Task directions: In the part of the data that opens with the line containing "Question: I am" and closes with the line containing "Answer: (B)", switch "physical point" to "real-world point". Give only those lines back, with nothing else changed.

(Spatial question records)

▬▬▬▬▬▬▬▬▬▬

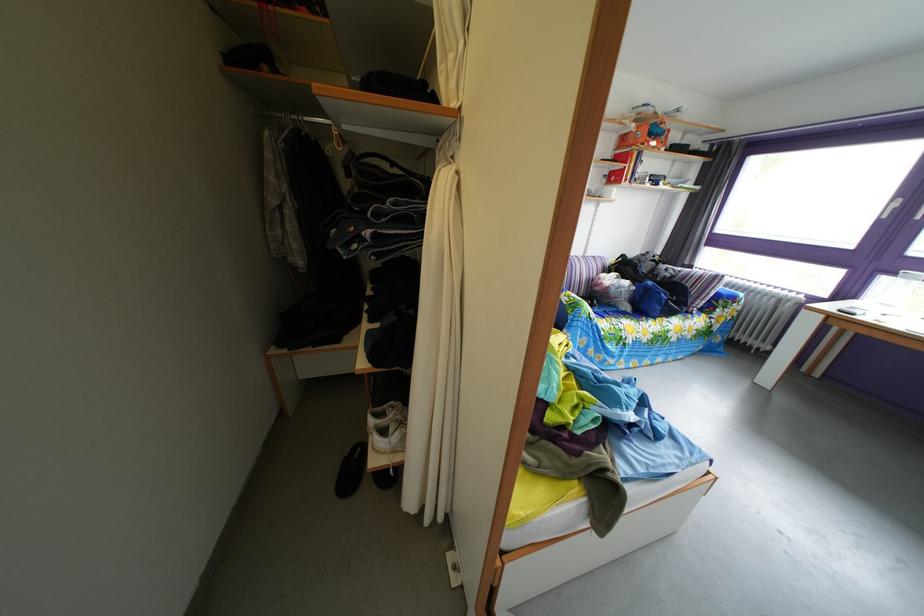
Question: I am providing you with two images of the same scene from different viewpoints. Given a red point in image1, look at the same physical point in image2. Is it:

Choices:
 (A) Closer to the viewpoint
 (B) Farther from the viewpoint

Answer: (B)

▬▬▬▬▬▬▬▬▬▬

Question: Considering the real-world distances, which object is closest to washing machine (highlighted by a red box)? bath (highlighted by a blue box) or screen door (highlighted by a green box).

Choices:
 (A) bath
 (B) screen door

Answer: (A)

▬▬▬▬▬▬▬▬▬▬

Exercise response:
Question: I am providing you with two images of the same scene from different viewpoints. Given a red point in image1, look at the same real-world point in image2. Is it:

Choices:
 (A) Closer to the viewpoint
 (B) Farther from the viewpoint

Answer: (B)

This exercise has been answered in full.